__PROMPT__
No pictures in the copy, please: retype all the records exactly.

Extracted records:
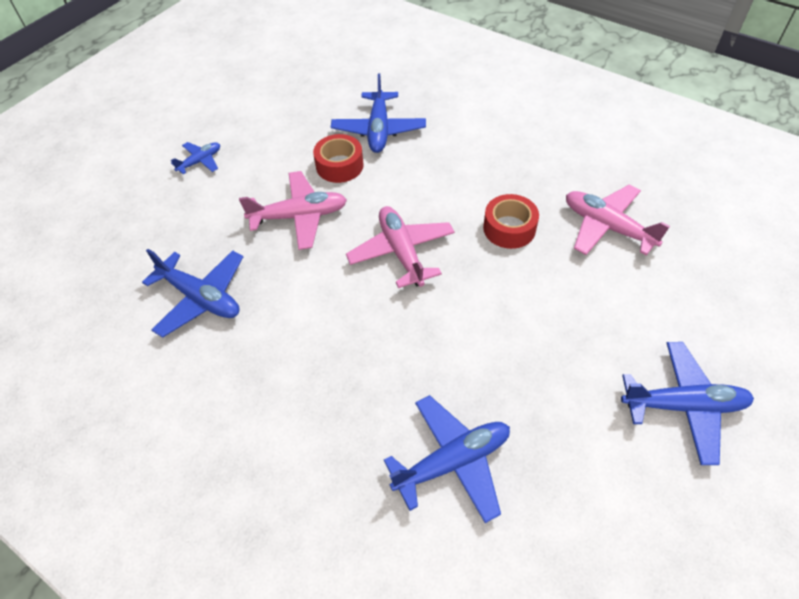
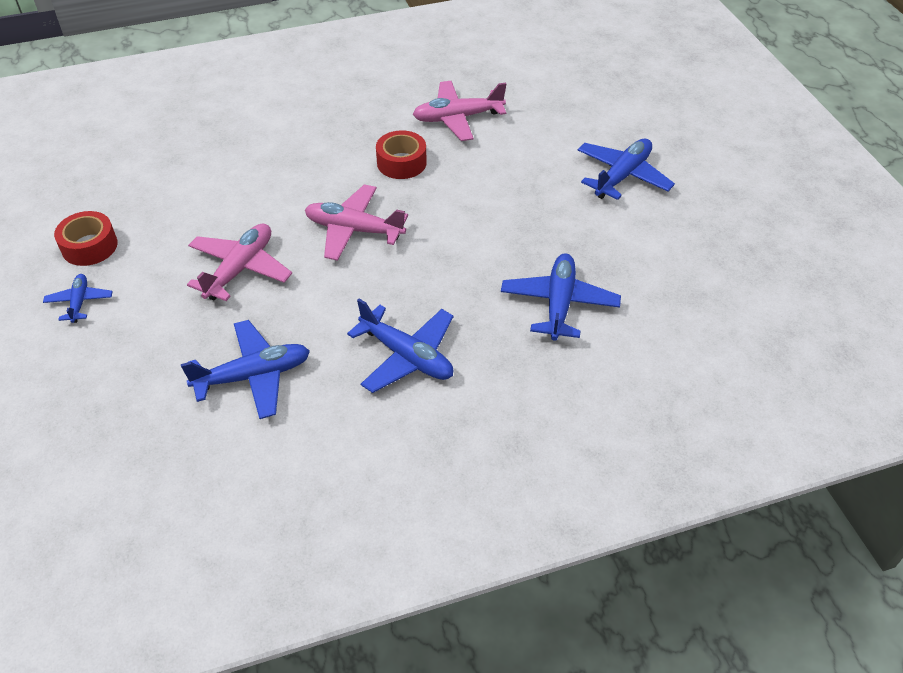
camera: 55 degrees left, 5 degrees down
(339, 165) = (215, 215): red tape -> red tape (89, 246)
(379, 130) = (206, 171): blue plane -> blue plane (407, 356)

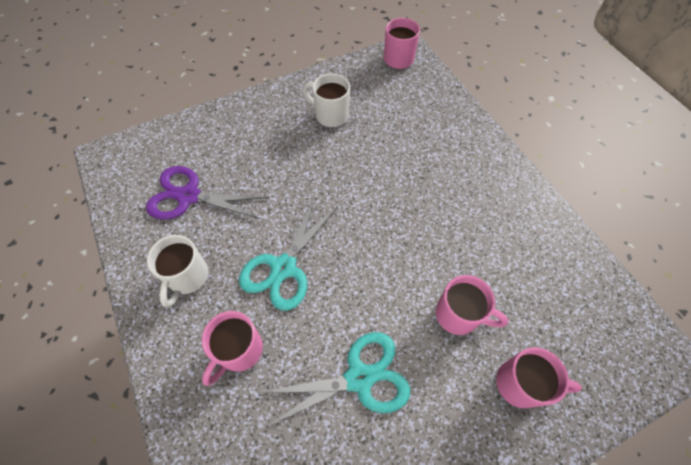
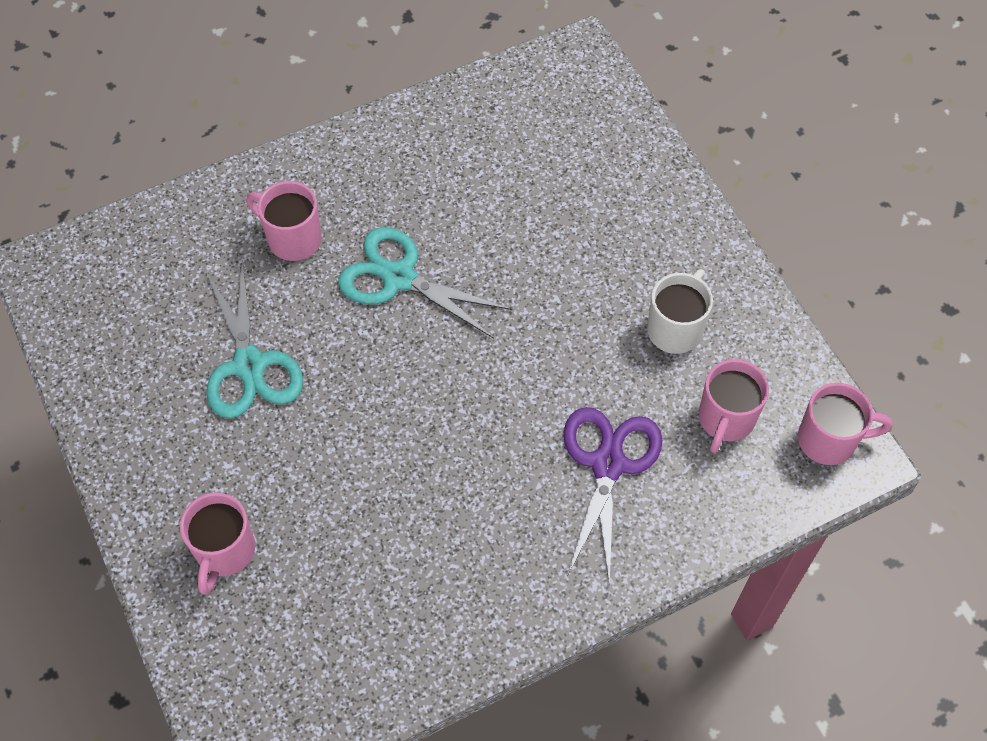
camera: 90 degrees right, 0 degrees up
(187, 277) = (390, 174): white mug -> none
(189, 196) = (512, 158): purple scissors -> purple scissors (608, 464)
(458, 315) = (320, 487): pink mug -> pink mug (725, 419)

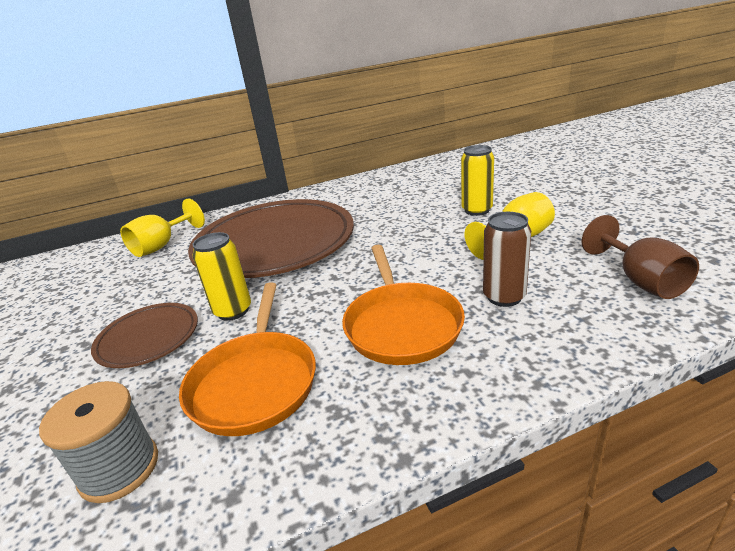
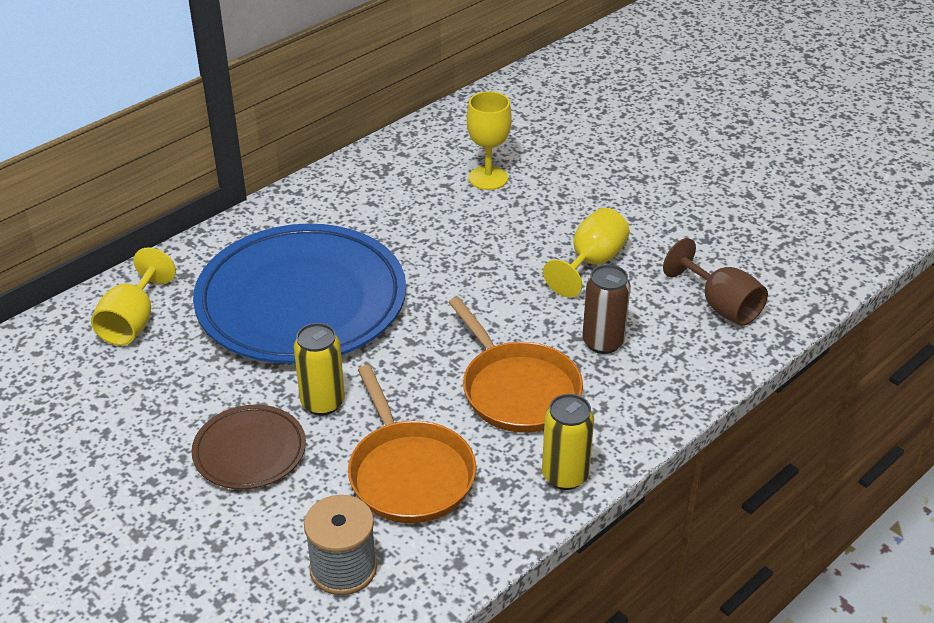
camera: 25 degrees left, 10 degrees up
(275, 244) = (301, 301): brown plate -> blue plate
(455, 187) = (488, 178): none -> yellow goblet
(477, 210) = (531, 219): yellow can -> yellow can (565, 476)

__ANSWER FOR THIS EXERCISE__
camera: 55 degrees left, 5 degrees down
(339, 165) = (215, 215): red tape -> red tape (89, 246)
(379, 130) = (206, 171): blue plane -> blue plane (407, 356)

camera: 90 degrees right, 0 degrees up
(187, 277) = (390, 174): white mug -> none
(189, 196) = (512, 158): purple scissors -> purple scissors (608, 464)
(458, 315) = (320, 487): pink mug -> pink mug (725, 419)

camera: 25 degrees left, 10 degrees up
(275, 244) = (301, 301): brown plate -> blue plate
(455, 187) = (488, 178): none -> yellow goblet
(477, 210) = (531, 219): yellow can -> yellow can (565, 476)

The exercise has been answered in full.